(Before-and-after coordinate records)
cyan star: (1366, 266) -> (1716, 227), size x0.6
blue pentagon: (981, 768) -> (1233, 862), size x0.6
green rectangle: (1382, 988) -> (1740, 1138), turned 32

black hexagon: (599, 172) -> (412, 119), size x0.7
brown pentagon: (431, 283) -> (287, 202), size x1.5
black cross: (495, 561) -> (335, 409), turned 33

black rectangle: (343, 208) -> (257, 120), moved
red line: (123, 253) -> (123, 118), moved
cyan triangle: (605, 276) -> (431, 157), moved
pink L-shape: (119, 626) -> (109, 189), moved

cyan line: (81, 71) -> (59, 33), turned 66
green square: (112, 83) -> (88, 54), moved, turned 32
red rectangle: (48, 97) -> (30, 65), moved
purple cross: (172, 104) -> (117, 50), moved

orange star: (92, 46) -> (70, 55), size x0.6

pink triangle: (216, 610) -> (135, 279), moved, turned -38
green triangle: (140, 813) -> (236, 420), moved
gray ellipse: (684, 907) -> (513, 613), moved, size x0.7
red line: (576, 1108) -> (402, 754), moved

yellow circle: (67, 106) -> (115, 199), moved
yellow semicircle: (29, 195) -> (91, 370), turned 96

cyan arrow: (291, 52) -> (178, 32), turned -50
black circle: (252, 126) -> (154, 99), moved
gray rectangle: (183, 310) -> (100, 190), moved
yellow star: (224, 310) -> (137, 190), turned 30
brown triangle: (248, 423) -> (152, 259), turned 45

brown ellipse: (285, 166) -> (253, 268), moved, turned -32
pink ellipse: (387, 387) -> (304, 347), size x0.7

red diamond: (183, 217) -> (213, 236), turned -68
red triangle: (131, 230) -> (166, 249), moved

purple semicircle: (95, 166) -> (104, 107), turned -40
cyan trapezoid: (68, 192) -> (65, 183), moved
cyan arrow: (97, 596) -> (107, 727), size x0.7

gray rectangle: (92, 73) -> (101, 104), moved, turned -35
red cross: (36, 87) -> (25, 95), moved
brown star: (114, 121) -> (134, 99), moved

▶ ACTION ITEM: Transcribe exactly, please, the lines from the one with "yellow circle: (67, 106) -> (115, 199), moved" to the last line of the entries above, ends included.

▶ EXPECTED OUTPUT:
yellow circle: (67, 106) -> (115, 199), moved
yellow semicircle: (29, 195) -> (91, 370), turned 96

cyan arrow: (291, 52) -> (178, 32), turned -50
black circle: (252, 126) -> (154, 99), moved
gray rectangle: (183, 310) -> (100, 190), moved
yellow star: (224, 310) -> (137, 190), turned 30
brown triangle: (248, 423) -> (152, 259), turned 45

brown ellipse: (285, 166) -> (253, 268), moved, turned -32
pink ellipse: (387, 387) -> (304, 347), size x0.7

red diamond: (183, 217) -> (213, 236), turned -68
red triangle: (131, 230) -> (166, 249), moved

purple semicircle: (95, 166) -> (104, 107), turned -40
cyan trapezoid: (68, 192) -> (65, 183), moved
cyan arrow: (97, 596) -> (107, 727), size x0.7

gray rectangle: (92, 73) -> (101, 104), moved, turned -35
red cross: (36, 87) -> (25, 95), moved
brown star: (114, 121) -> (134, 99), moved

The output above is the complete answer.